═════ DATA FOR THIS TASK ═════
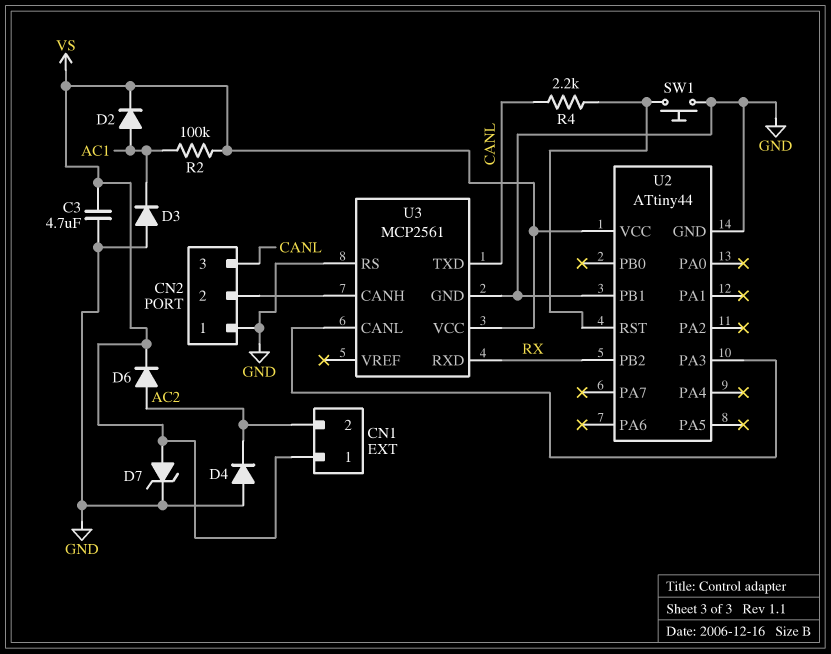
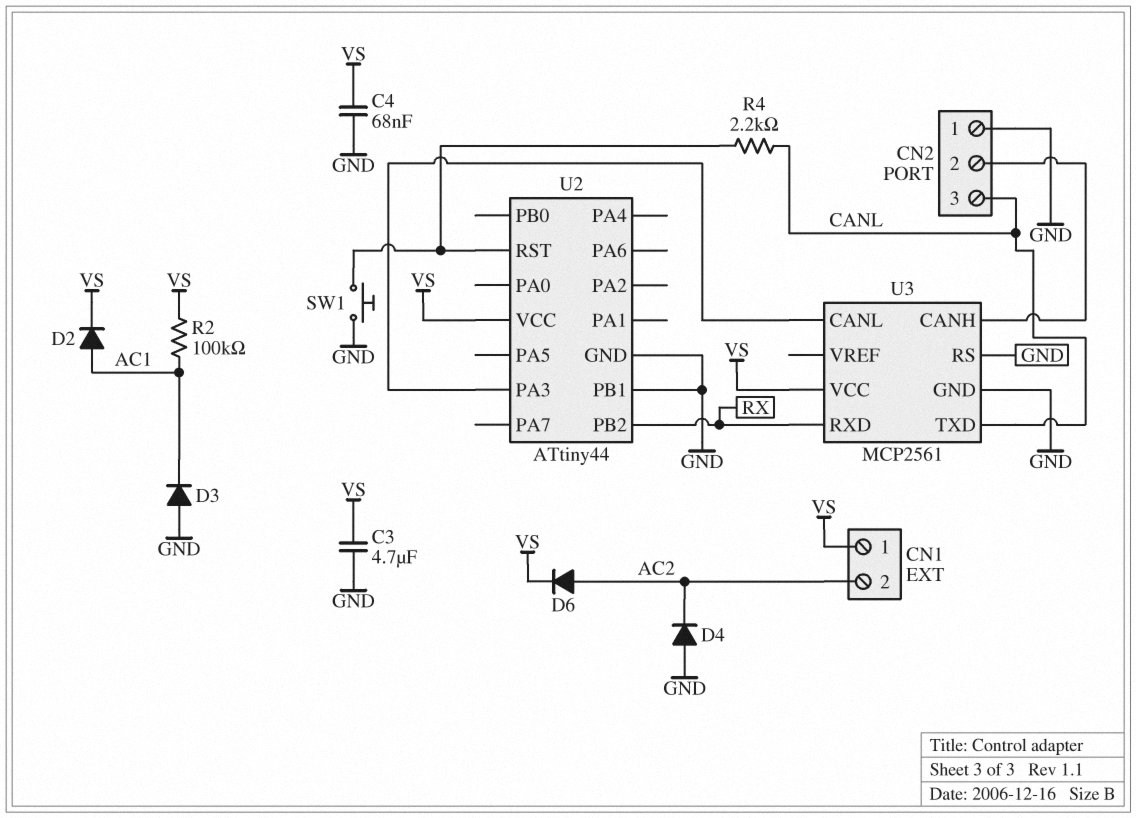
C4: none -> 68nF (GND, VS)
D7: zener (A VS, K GND) -> none

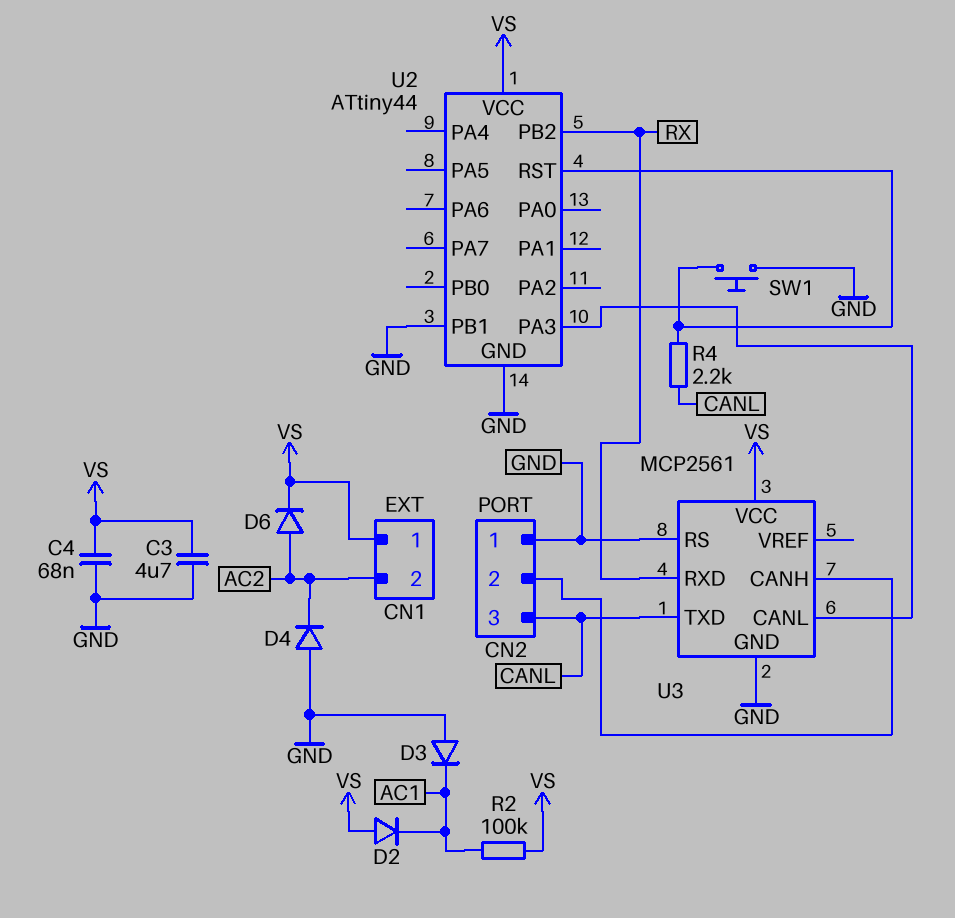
D2: diode (A AC1, K VS) -> diode (A VS, K AC1)

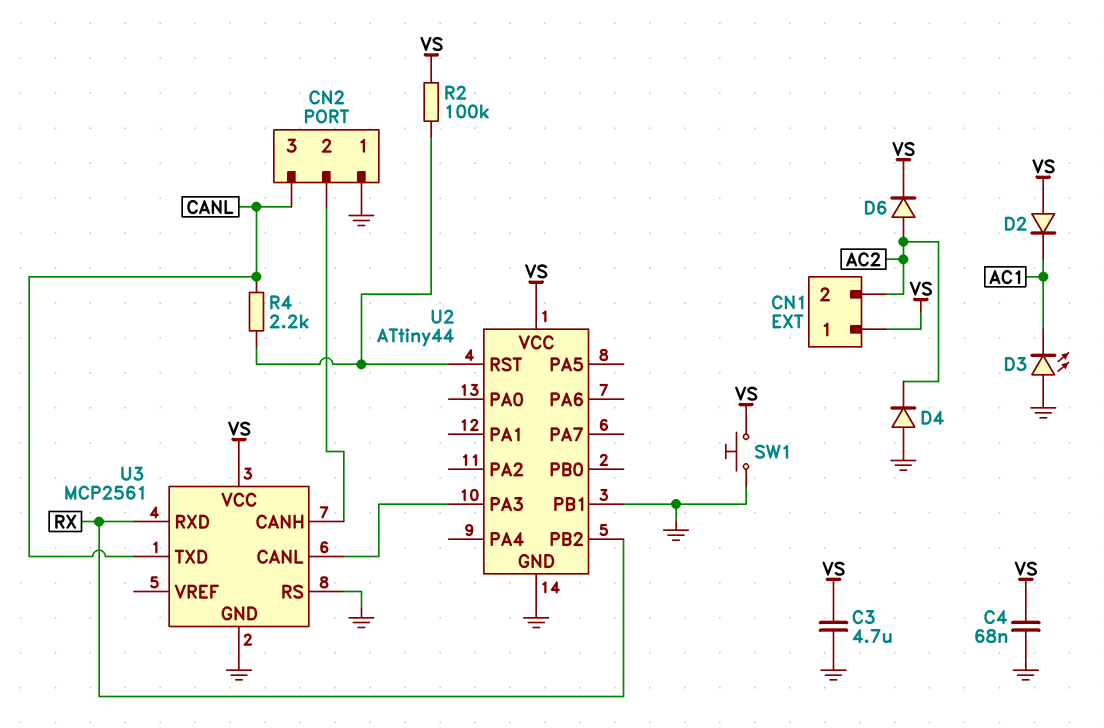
D3: diode (A GND, K AC1) -> LED (A GND, K AC1)
R2: 100k (AC1, VS) -> 100k (U2/RST, VS)
SW1: button (GND, U2/RST) -> button (GND, VS)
═════
▶ _BRIEF_: From the first line to the last, copy the records above exactly and drop any pictures.

▶ _TASK RESPONSE_:
C4: none -> 68nF (GND, VS)
D7: zener (A VS, K GND) -> none

D2: diode (A AC1, K VS) -> diode (A VS, K AC1)

D3: diode (A GND, K AC1) -> LED (A GND, K AC1)
R2: 100k (AC1, VS) -> 100k (U2/RST, VS)
SW1: button (GND, U2/RST) -> button (GND, VS)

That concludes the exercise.